### WHAT THE TASK ASKS
Would you copy, word for word, each line from the one with "shifted | cheese/pure" to the end of the listing below, skipping all pictures?

-.-.-

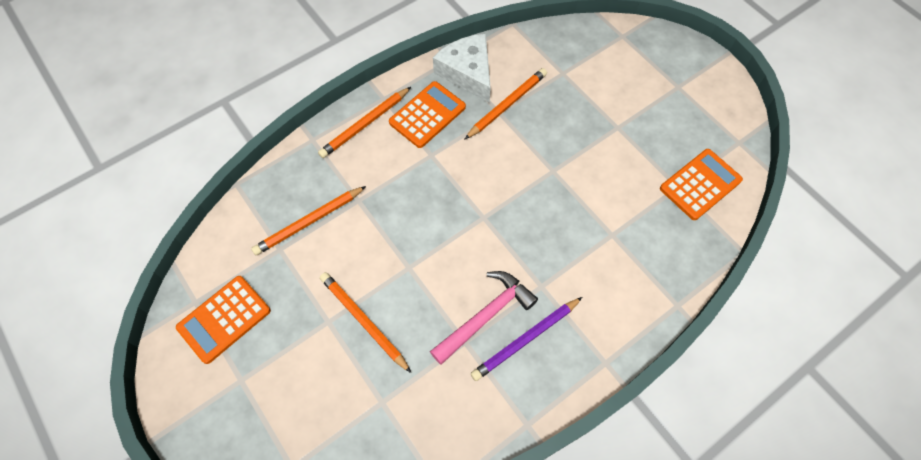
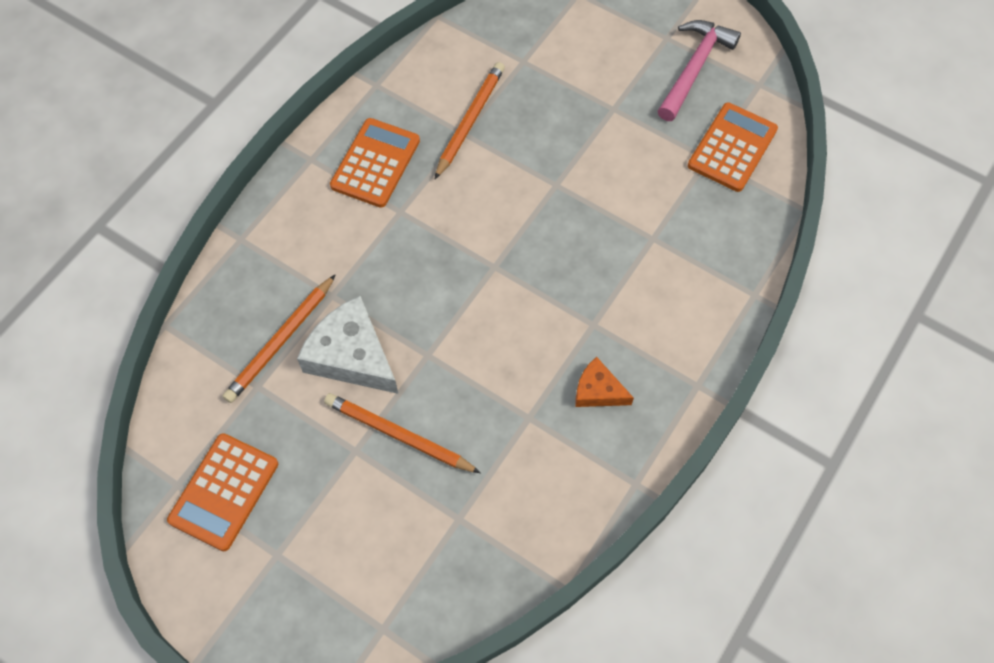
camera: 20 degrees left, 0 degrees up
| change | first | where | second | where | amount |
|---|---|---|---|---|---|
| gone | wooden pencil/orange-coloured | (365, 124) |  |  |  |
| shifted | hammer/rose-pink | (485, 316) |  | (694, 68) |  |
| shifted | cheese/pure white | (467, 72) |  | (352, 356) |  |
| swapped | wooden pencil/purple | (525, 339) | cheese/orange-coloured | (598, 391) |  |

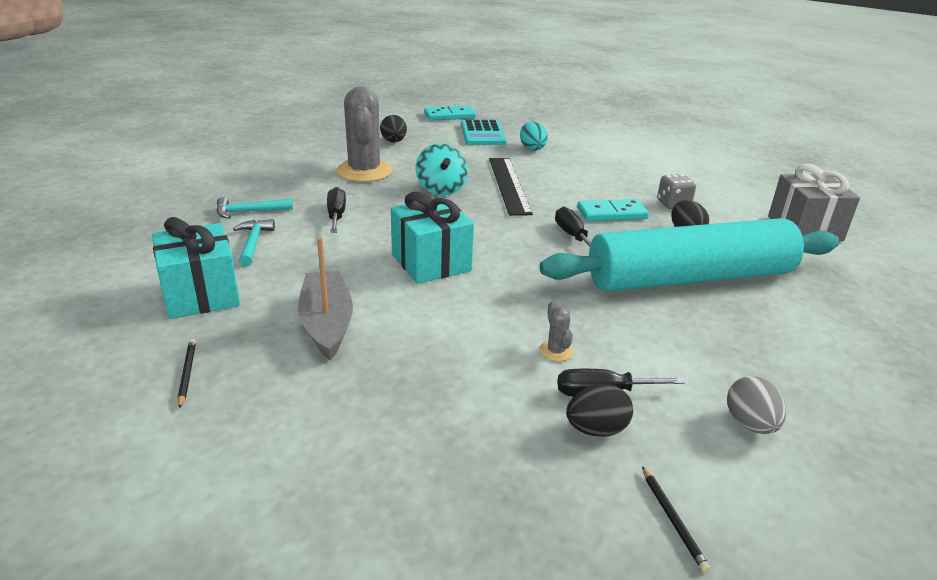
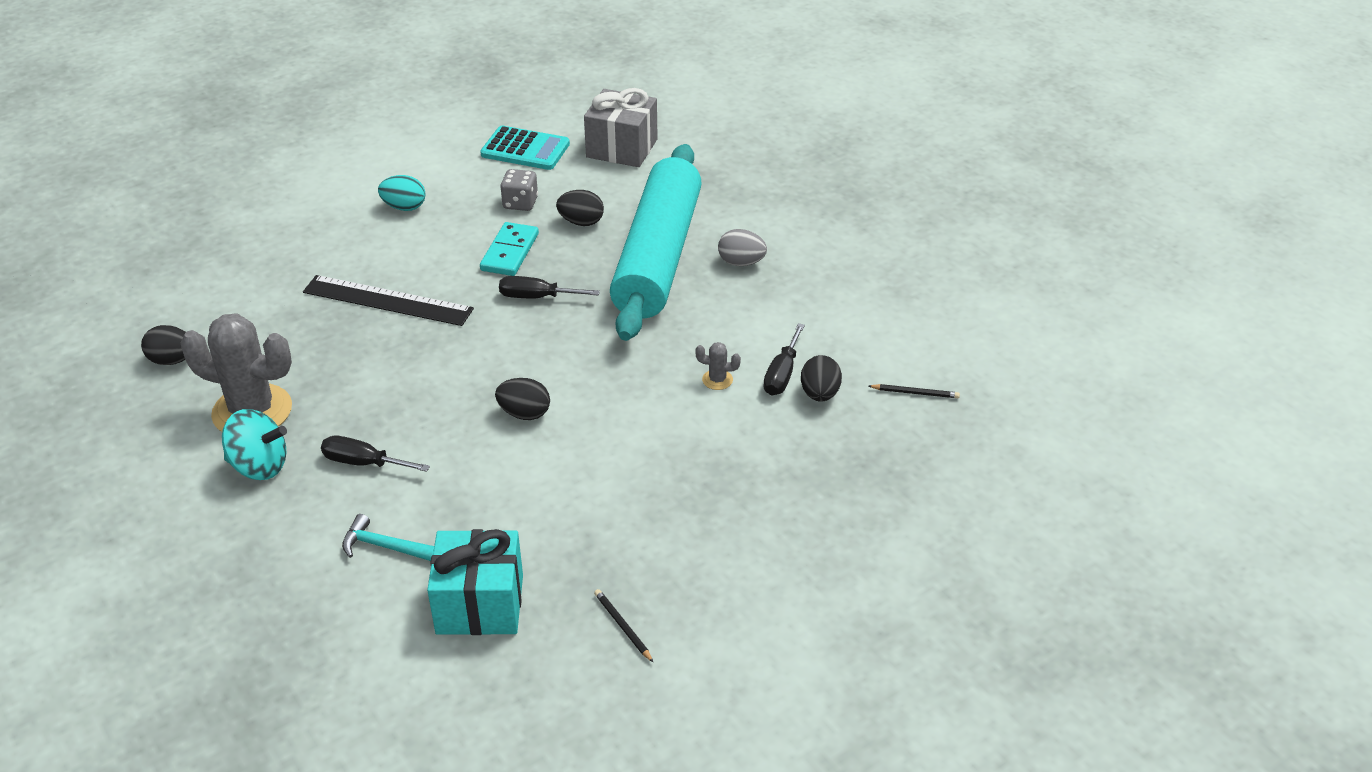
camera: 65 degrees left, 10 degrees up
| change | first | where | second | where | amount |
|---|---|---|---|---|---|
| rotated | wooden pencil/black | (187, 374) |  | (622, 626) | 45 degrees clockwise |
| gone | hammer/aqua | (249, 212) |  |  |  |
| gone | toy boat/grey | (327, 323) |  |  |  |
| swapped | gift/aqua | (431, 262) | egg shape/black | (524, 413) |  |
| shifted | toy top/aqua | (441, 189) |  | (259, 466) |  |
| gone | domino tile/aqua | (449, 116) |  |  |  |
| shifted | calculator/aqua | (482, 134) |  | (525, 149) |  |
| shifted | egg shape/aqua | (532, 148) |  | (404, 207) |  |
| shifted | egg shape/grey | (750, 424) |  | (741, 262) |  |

-.-.-

### EXPECTED ANSWER
| shifted | cheese/pure white | (467, 72) |  | (352, 356) |  |
| swapped | wooden pencil/purple | (525, 339) | cheese/orange-coloured | (598, 391) |  |

camera: 65 degrees left, 10 degrees up
| change | first | where | second | where | amount |
|---|---|---|---|---|---|
| rotated | wooden pencil/black | (187, 374) |  | (622, 626) | 45 degrees clockwise |
| gone | hammer/aqua | (249, 212) |  |  |  |
| gone | toy boat/grey | (327, 323) |  |  |  |
| swapped | gift/aqua | (431, 262) | egg shape/black | (524, 413) |  |
| shifted | toy top/aqua | (441, 189) |  | (259, 466) |  |
| gone | domino tile/aqua | (449, 116) |  |  |  |
| shifted | calculator/aqua | (482, 134) |  | (525, 149) |  |
| shifted | egg shape/aqua | (532, 148) |  | (404, 207) |  |
| shifted | egg shape/grey | (750, 424) |  | (741, 262) |  |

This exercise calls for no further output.